Data to process
>> start

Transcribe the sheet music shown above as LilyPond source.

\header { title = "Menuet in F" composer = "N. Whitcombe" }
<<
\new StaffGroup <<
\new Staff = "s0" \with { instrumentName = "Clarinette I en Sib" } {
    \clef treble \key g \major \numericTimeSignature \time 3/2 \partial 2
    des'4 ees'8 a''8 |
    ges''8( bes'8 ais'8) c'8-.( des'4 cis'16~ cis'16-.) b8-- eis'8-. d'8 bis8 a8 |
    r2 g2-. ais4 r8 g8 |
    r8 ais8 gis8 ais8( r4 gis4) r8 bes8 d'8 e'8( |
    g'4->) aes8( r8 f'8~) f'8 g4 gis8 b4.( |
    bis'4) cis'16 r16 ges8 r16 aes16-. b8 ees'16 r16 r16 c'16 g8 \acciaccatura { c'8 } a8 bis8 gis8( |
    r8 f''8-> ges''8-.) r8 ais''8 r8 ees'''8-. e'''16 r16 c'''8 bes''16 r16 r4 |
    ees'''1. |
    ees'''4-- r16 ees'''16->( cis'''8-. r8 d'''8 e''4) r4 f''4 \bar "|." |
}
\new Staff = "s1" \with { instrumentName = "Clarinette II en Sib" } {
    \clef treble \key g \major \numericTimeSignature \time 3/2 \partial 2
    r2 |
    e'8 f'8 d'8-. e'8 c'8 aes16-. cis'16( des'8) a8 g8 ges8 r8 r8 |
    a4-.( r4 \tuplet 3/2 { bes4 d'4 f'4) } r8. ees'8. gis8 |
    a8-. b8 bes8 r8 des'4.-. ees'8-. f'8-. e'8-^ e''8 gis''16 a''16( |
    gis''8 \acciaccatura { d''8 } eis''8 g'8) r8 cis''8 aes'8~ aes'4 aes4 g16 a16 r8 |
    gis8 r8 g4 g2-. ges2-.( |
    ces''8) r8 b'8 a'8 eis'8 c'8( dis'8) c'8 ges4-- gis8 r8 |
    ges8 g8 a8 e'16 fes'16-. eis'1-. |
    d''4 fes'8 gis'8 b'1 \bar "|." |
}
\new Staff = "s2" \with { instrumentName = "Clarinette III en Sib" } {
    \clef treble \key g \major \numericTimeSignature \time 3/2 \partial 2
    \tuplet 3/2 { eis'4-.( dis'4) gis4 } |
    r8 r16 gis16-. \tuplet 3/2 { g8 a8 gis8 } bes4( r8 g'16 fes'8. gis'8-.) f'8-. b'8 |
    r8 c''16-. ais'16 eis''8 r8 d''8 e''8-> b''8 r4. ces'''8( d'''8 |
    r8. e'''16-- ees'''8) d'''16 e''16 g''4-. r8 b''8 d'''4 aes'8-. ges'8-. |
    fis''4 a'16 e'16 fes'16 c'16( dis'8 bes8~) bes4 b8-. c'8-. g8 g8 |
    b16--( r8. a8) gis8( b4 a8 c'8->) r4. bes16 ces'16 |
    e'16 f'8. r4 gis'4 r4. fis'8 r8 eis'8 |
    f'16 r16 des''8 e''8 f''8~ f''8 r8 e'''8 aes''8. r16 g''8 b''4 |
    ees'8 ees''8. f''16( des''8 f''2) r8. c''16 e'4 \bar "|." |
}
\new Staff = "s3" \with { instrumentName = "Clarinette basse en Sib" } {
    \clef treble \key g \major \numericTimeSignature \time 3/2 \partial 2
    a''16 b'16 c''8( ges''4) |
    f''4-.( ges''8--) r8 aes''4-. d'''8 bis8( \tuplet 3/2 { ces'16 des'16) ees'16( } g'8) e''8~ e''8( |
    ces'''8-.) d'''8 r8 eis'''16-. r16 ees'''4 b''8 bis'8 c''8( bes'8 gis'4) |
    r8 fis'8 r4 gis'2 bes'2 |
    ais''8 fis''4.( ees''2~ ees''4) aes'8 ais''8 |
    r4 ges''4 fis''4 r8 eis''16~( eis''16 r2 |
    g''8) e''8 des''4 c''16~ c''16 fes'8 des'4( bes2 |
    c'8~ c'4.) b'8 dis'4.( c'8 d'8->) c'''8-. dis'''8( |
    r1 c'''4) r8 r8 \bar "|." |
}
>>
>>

>> end
>> start

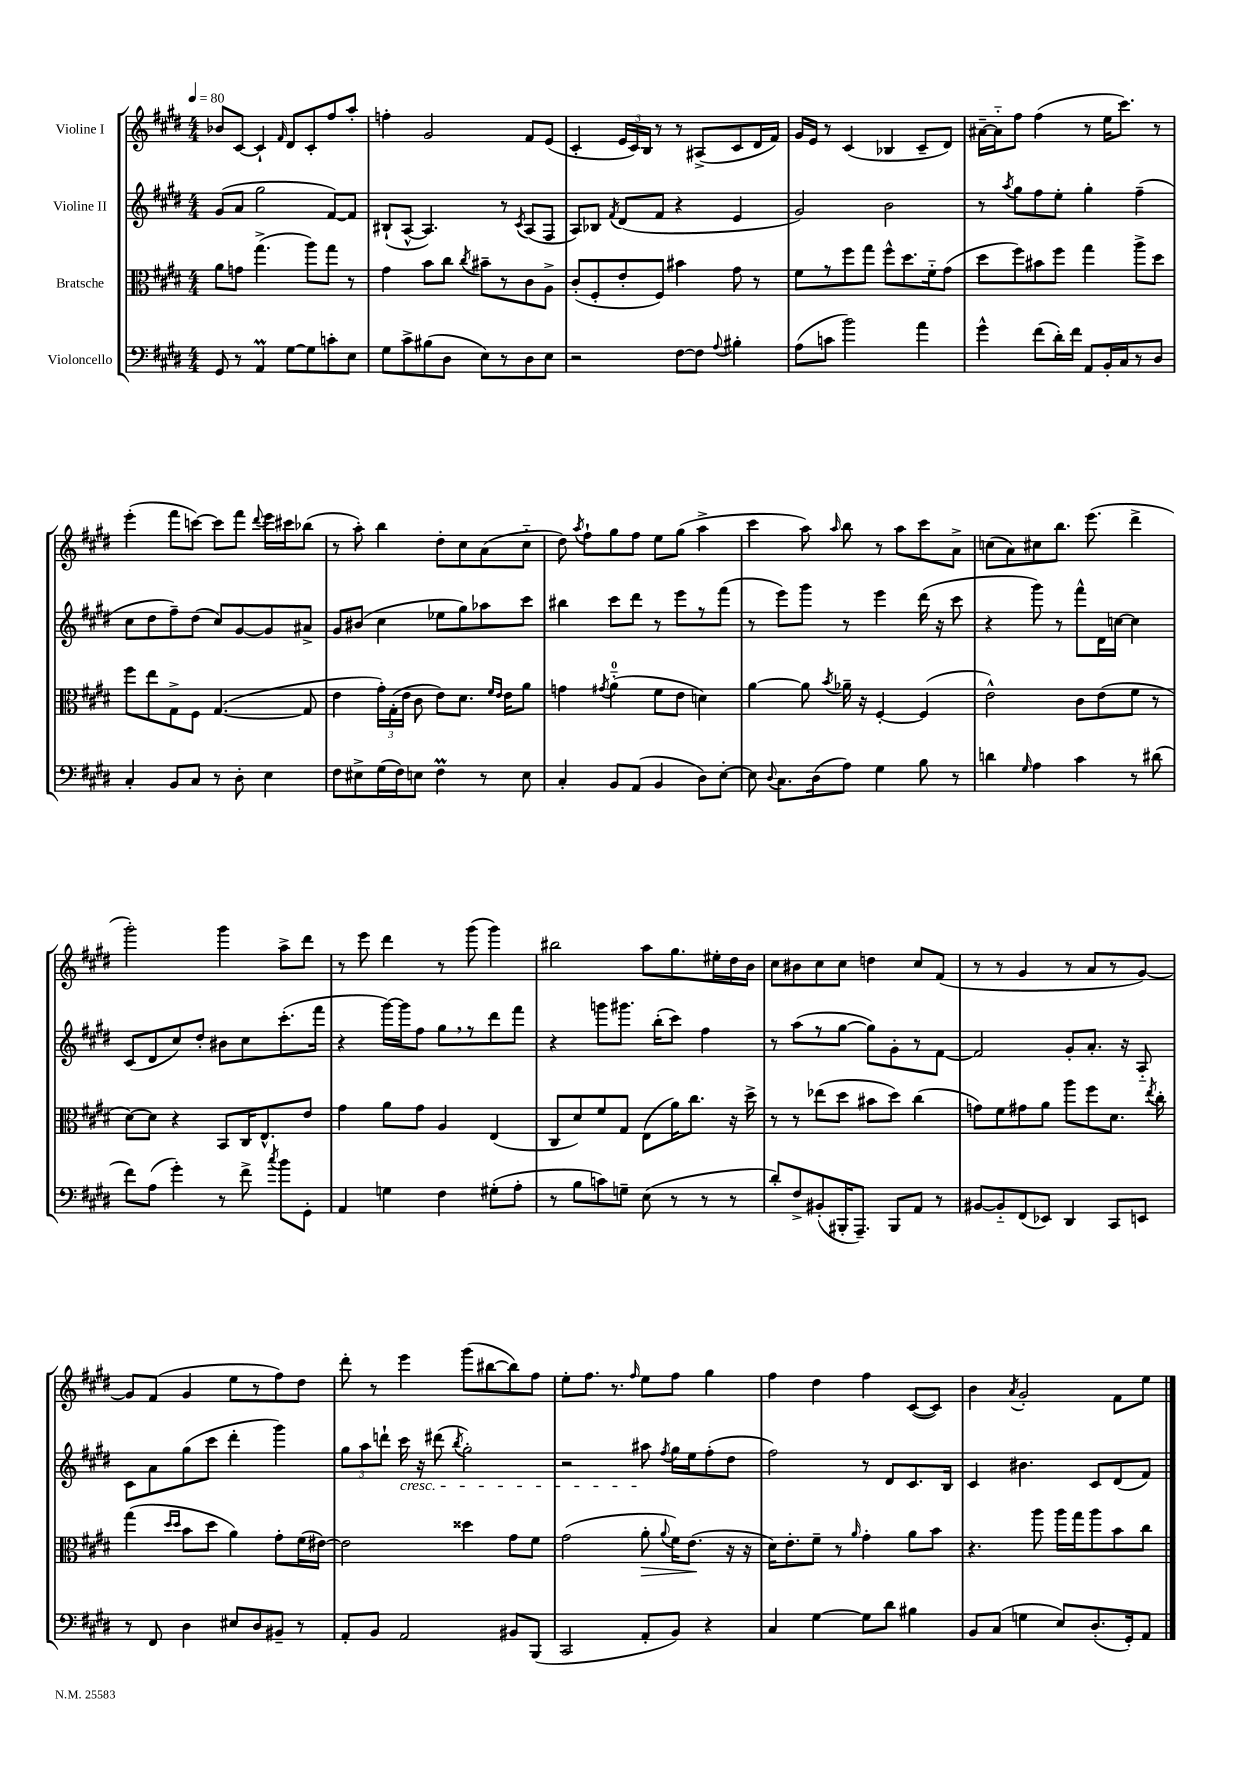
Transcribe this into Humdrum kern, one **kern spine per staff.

>> end
>> start

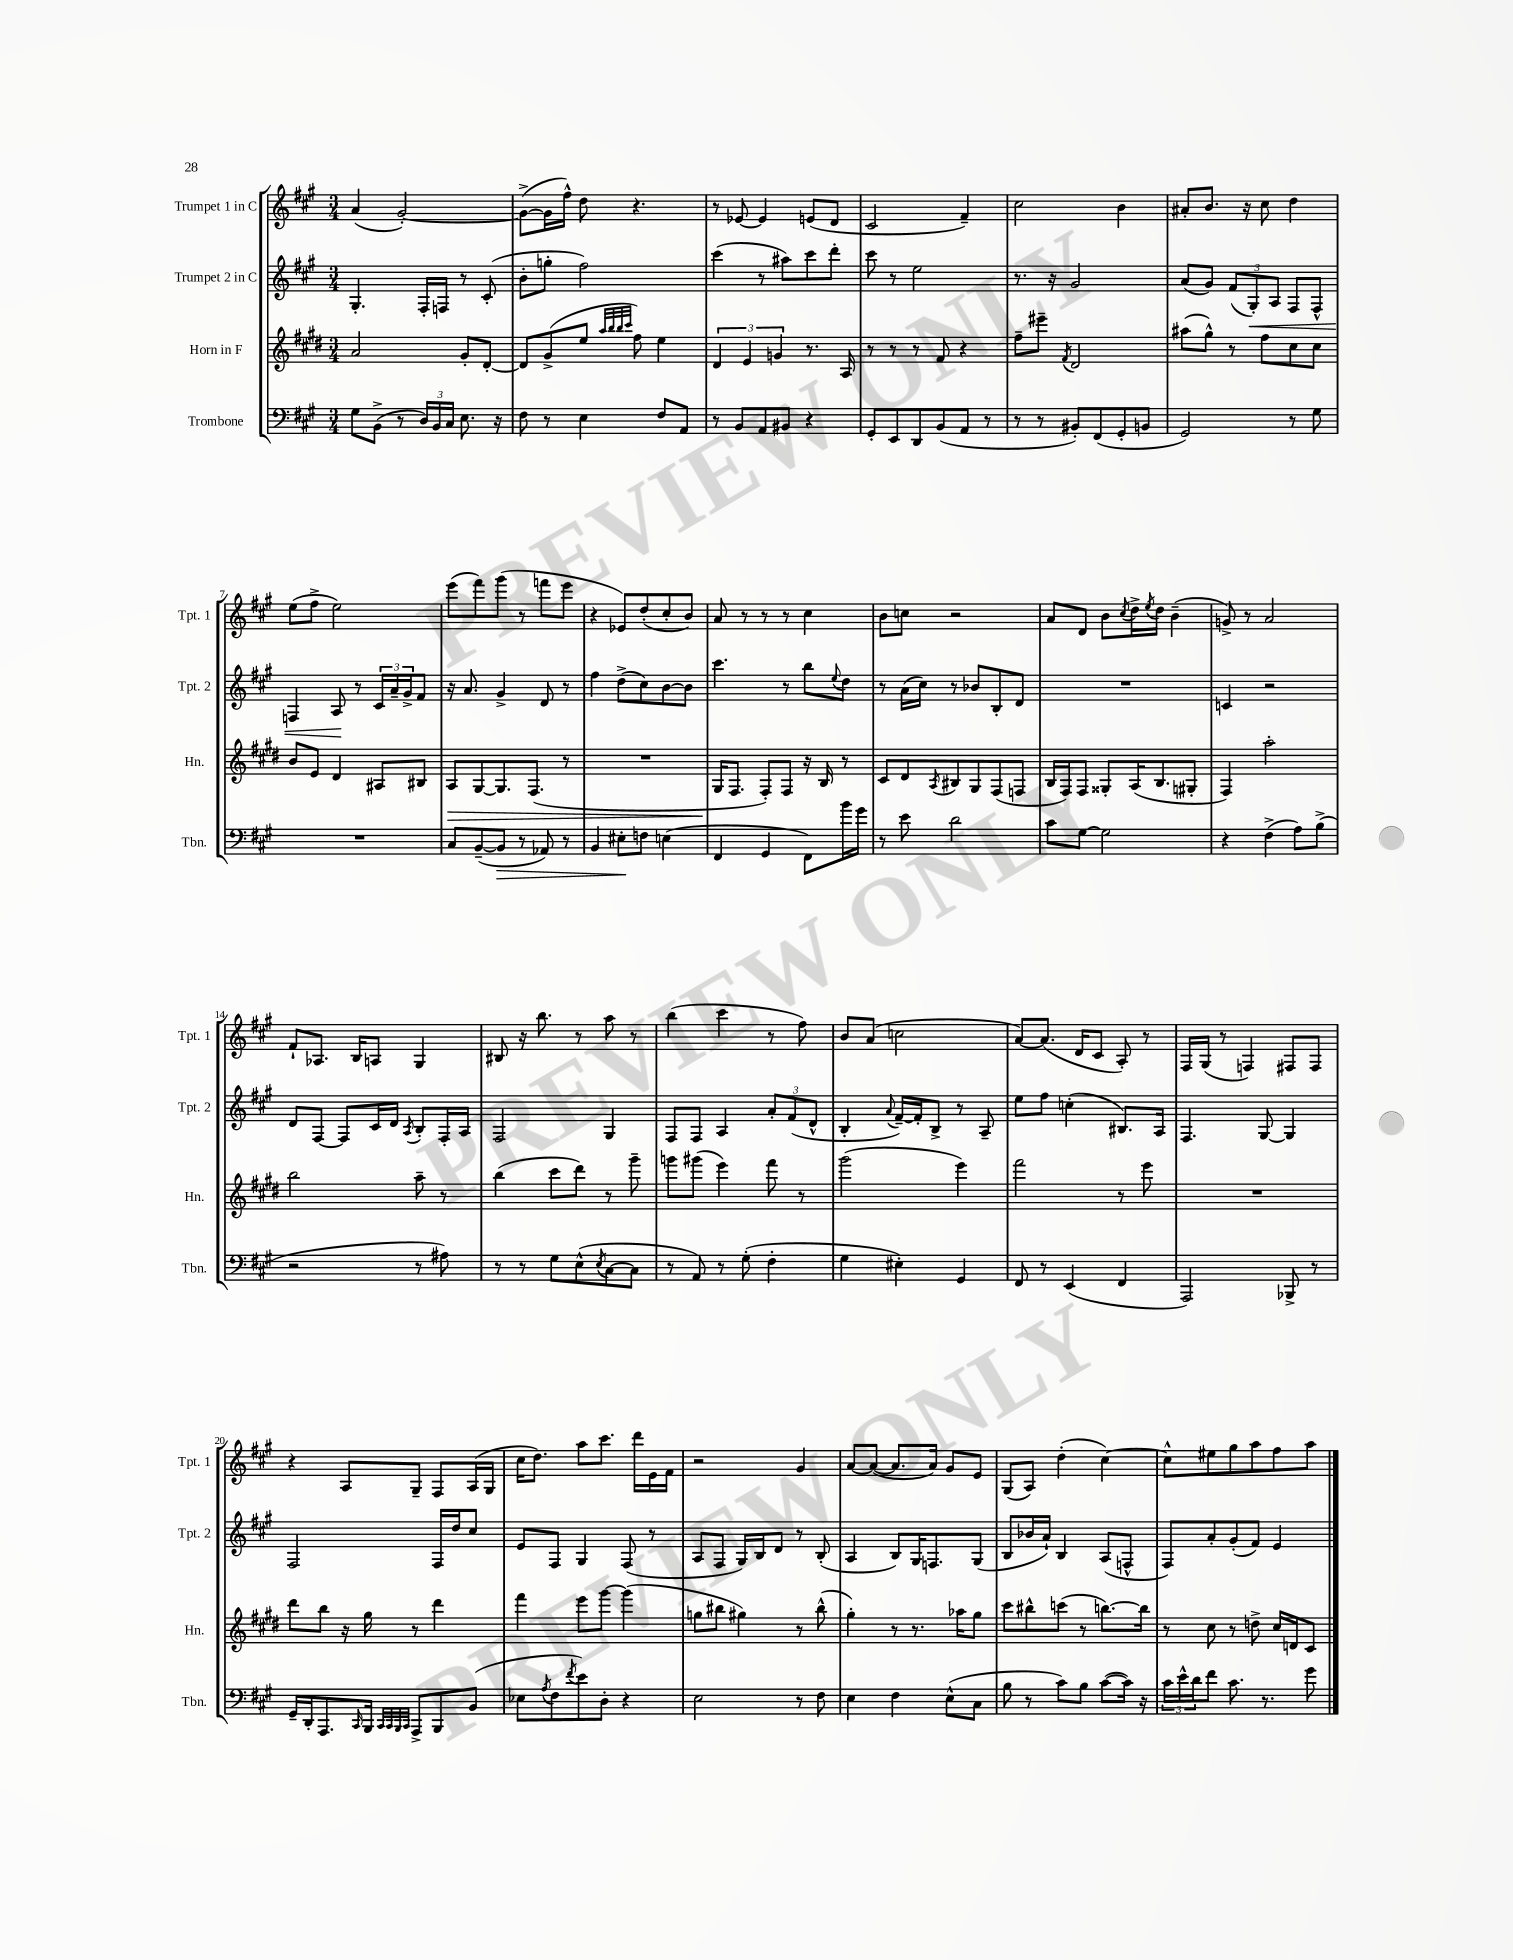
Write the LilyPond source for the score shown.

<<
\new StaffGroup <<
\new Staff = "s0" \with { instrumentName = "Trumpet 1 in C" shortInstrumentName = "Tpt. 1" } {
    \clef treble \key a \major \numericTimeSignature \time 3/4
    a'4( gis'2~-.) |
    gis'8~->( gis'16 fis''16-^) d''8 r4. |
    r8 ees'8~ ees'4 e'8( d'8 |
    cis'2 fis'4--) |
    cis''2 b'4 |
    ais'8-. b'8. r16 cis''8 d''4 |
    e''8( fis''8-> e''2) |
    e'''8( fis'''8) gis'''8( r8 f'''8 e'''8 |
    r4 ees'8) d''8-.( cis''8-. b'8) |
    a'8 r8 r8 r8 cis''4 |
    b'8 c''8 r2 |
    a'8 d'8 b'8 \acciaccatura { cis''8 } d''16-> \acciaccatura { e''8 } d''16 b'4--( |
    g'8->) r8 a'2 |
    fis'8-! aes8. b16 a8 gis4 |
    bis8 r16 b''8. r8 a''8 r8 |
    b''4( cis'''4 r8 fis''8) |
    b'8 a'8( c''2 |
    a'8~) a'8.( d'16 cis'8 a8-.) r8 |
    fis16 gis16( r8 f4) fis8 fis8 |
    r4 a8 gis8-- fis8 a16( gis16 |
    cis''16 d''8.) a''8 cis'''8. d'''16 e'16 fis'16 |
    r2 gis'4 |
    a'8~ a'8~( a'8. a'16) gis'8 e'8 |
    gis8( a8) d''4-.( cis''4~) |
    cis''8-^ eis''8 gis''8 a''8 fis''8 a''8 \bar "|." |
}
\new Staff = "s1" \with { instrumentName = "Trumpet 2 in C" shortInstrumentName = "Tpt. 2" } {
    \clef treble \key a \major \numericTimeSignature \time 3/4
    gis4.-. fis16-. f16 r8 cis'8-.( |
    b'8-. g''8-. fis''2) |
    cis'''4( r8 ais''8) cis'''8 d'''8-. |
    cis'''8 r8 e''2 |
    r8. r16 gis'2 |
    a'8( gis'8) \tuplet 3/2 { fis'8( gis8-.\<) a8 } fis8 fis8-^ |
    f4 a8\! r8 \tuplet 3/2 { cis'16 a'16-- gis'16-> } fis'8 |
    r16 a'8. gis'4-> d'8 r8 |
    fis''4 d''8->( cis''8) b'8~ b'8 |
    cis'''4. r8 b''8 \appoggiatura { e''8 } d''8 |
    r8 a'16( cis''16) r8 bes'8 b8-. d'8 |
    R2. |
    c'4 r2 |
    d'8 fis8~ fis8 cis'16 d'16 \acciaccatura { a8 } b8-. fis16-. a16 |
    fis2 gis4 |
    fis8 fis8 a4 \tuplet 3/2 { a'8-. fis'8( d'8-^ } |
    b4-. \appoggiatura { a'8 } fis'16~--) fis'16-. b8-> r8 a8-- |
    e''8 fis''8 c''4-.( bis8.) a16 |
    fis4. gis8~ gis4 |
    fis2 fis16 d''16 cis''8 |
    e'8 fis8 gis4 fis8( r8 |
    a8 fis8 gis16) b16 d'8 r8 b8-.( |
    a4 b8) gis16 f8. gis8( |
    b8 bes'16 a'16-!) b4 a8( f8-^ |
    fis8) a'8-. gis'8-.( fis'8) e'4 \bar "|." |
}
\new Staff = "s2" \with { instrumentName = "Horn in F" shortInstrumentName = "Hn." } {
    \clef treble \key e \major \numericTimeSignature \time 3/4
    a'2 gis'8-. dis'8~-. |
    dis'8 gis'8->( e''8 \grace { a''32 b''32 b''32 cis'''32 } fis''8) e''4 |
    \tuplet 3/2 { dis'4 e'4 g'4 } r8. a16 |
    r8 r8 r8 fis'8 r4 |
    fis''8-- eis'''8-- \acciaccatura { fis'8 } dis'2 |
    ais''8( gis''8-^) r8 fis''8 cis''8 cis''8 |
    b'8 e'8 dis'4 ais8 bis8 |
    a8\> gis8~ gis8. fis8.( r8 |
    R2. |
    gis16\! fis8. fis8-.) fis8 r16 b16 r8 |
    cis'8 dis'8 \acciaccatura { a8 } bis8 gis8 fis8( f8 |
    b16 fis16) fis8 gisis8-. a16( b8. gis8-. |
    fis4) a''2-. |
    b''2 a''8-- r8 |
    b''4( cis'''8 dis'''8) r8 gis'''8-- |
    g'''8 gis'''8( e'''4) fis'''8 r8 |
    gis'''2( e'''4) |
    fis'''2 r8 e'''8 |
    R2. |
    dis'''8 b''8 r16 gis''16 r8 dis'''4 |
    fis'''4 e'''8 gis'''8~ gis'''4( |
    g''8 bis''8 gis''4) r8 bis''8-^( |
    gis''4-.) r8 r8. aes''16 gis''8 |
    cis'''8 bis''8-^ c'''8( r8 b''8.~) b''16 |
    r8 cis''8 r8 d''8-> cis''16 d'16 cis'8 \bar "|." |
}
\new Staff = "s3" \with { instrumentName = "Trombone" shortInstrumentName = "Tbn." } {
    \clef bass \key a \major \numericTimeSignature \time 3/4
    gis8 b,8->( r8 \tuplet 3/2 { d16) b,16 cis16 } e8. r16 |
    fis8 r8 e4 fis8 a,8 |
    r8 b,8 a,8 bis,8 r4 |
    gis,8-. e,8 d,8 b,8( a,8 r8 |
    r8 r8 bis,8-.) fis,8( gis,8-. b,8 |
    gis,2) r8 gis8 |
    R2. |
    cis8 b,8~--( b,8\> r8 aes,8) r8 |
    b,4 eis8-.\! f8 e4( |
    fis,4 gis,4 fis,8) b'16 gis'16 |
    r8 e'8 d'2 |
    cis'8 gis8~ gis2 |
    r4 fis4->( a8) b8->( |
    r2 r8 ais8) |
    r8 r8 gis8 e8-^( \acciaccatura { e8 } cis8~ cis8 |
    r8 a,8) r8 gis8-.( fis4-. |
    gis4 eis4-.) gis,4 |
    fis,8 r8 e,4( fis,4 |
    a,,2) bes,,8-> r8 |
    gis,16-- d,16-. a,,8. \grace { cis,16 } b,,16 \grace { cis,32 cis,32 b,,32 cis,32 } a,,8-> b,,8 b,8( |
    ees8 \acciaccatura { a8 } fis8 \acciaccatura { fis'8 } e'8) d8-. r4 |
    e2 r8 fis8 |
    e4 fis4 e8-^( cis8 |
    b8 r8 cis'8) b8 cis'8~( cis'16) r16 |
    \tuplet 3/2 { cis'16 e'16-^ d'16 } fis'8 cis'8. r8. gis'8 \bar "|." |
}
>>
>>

>> end

The task
Rewrite the entries from the line containing "Transcribe the sheet" through the line containing "g'4->) aes8( r8 f'8~) f'8 g4 gis8 b4.( |", inclusive, replacing "Menuet" with "Minuet" and leaving everything else unchanged.

Full answer
Transcribe the sheet music shown above as LilyPond source.

\header { title = "Minuet in F" composer = "N. Whitcombe" }
<<
\new StaffGroup <<
\new Staff = "s0" \with { instrumentName = "Clarinette I en Sib" } {
    \clef treble \key g \major \numericTimeSignature \time 3/2 \partial 2
    des'4 ees'8 a''8 |
    ges''8( bes'8 ais'8) c'8-.( des'4 cis'16~ cis'16-.) b8-- eis'8-. d'8 bis8 a8 |
    r2 g2-. ais4 r8 g8 |
    r8 ais8 gis8 ais8( r4 gis4) r8 bes8 d'8 e'8( |
    g'4->) aes8( r8 f'8~) f'8 g4 gis8 b4.( |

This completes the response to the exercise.